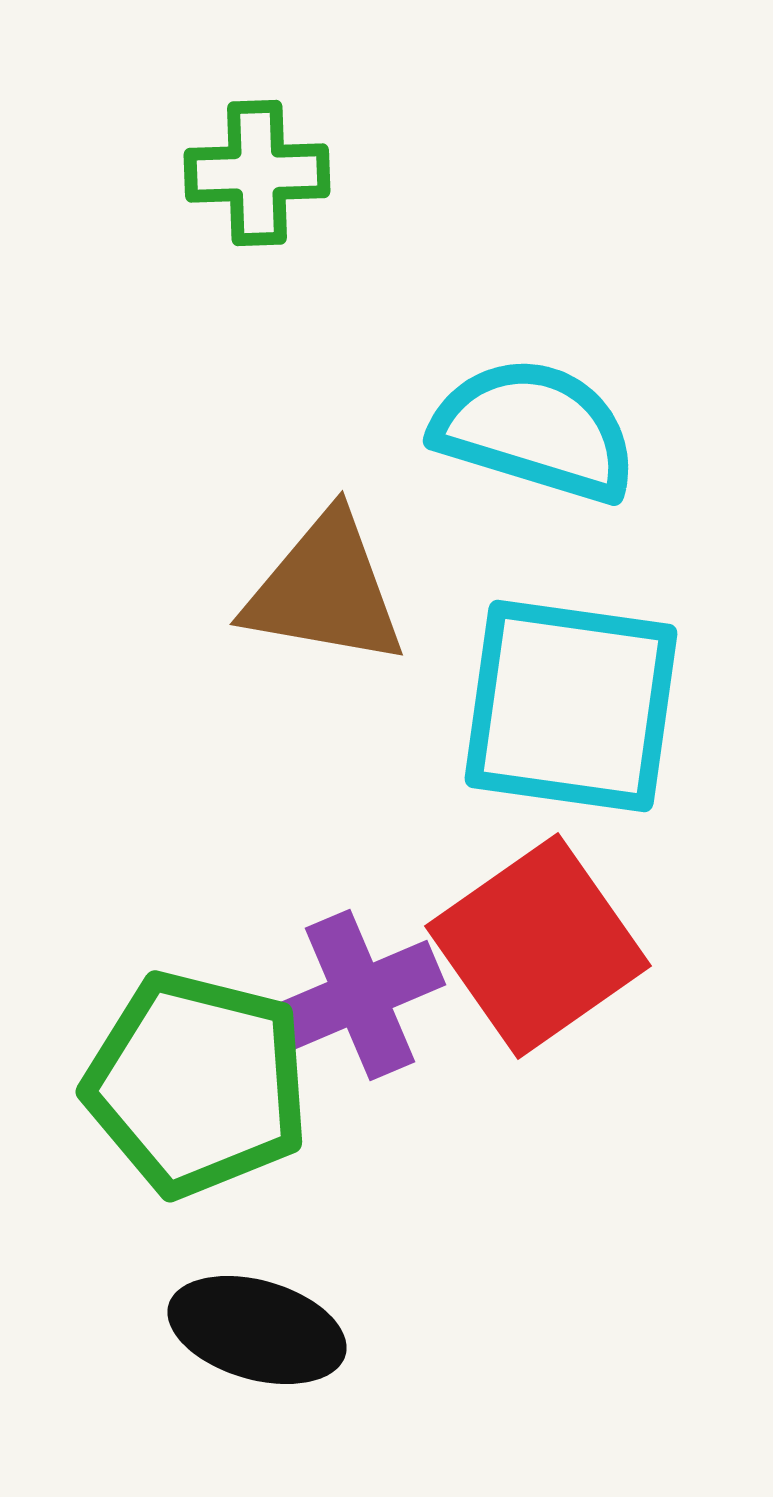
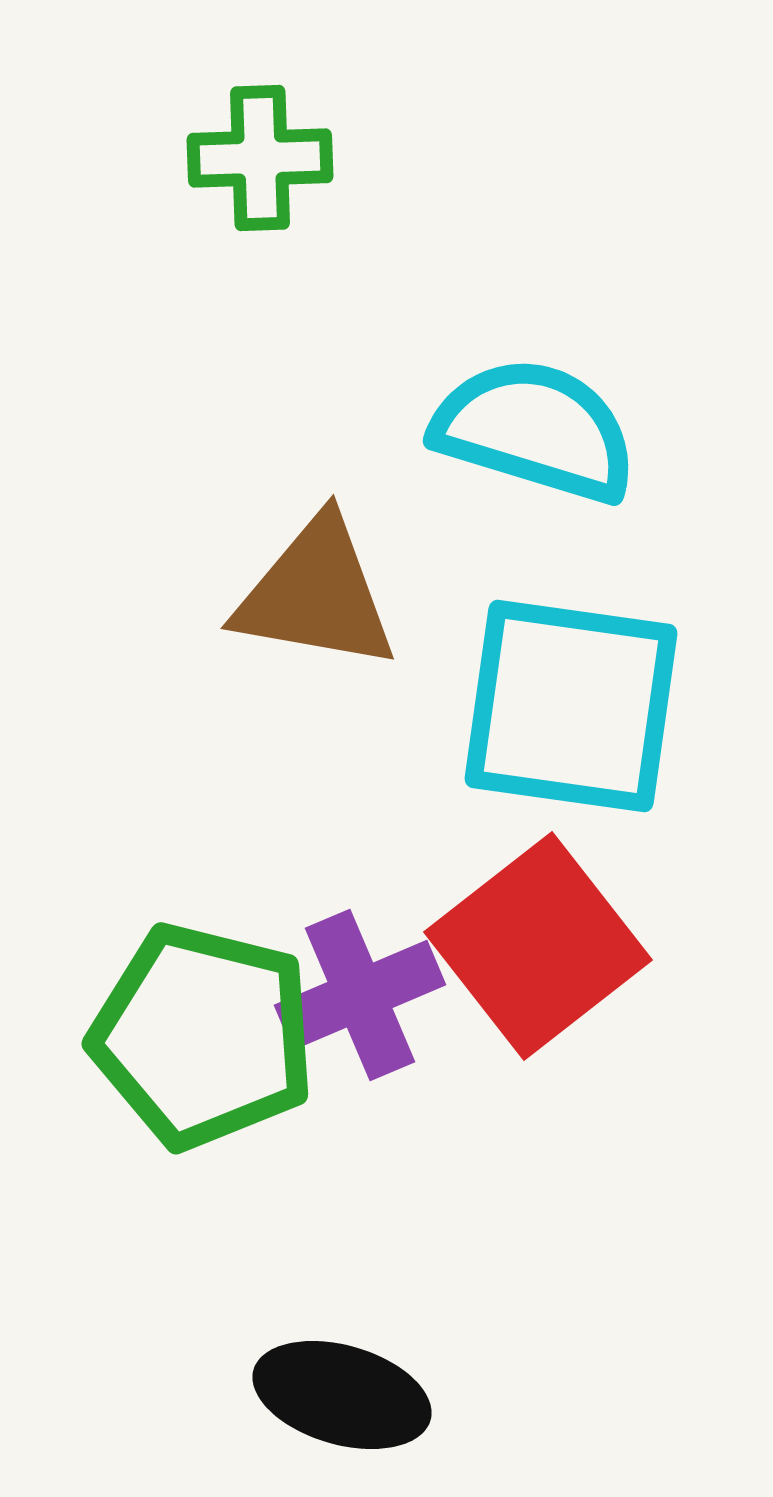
green cross: moved 3 px right, 15 px up
brown triangle: moved 9 px left, 4 px down
red square: rotated 3 degrees counterclockwise
green pentagon: moved 6 px right, 48 px up
black ellipse: moved 85 px right, 65 px down
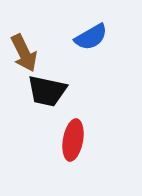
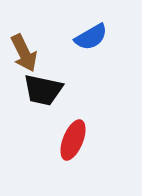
black trapezoid: moved 4 px left, 1 px up
red ellipse: rotated 12 degrees clockwise
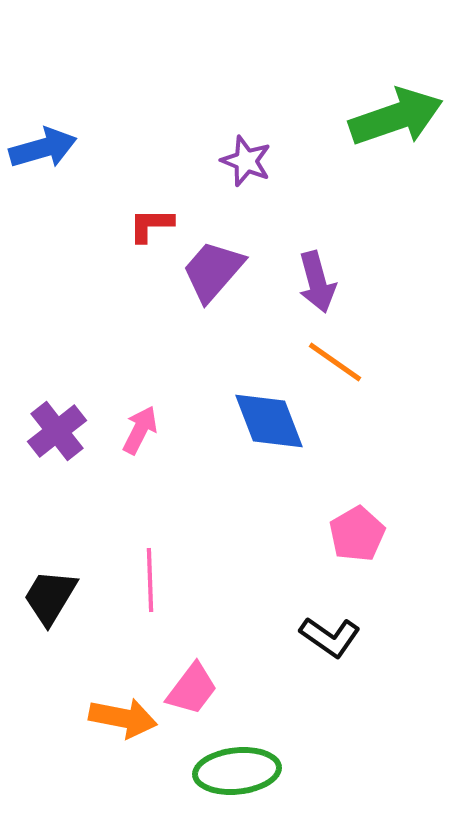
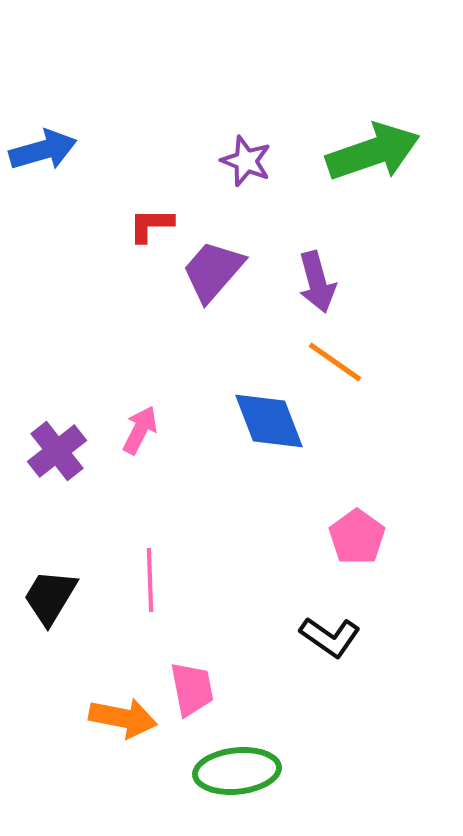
green arrow: moved 23 px left, 35 px down
blue arrow: moved 2 px down
purple cross: moved 20 px down
pink pentagon: moved 3 px down; rotated 6 degrees counterclockwise
pink trapezoid: rotated 48 degrees counterclockwise
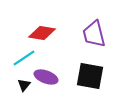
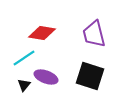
black square: rotated 8 degrees clockwise
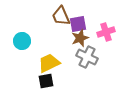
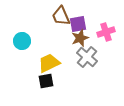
gray cross: rotated 15 degrees clockwise
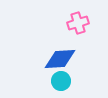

|---|

> EXERCISE AIM
Pictures in the data above should not be copied; transcribe everything else exactly.

> TASK RESULT
green cross: moved 3 px right, 15 px up
brown triangle: moved 9 px left, 4 px down
red square: rotated 3 degrees counterclockwise
green pentagon: moved 6 px right, 48 px up
black ellipse: moved 85 px right, 65 px down
black trapezoid: moved 4 px left, 1 px up
red ellipse: rotated 12 degrees clockwise
green arrow: moved 23 px left, 35 px down
blue arrow: moved 2 px down
purple cross: moved 20 px down
pink pentagon: moved 3 px down; rotated 6 degrees counterclockwise
pink trapezoid: rotated 48 degrees counterclockwise
black square: rotated 8 degrees clockwise
gray cross: rotated 15 degrees clockwise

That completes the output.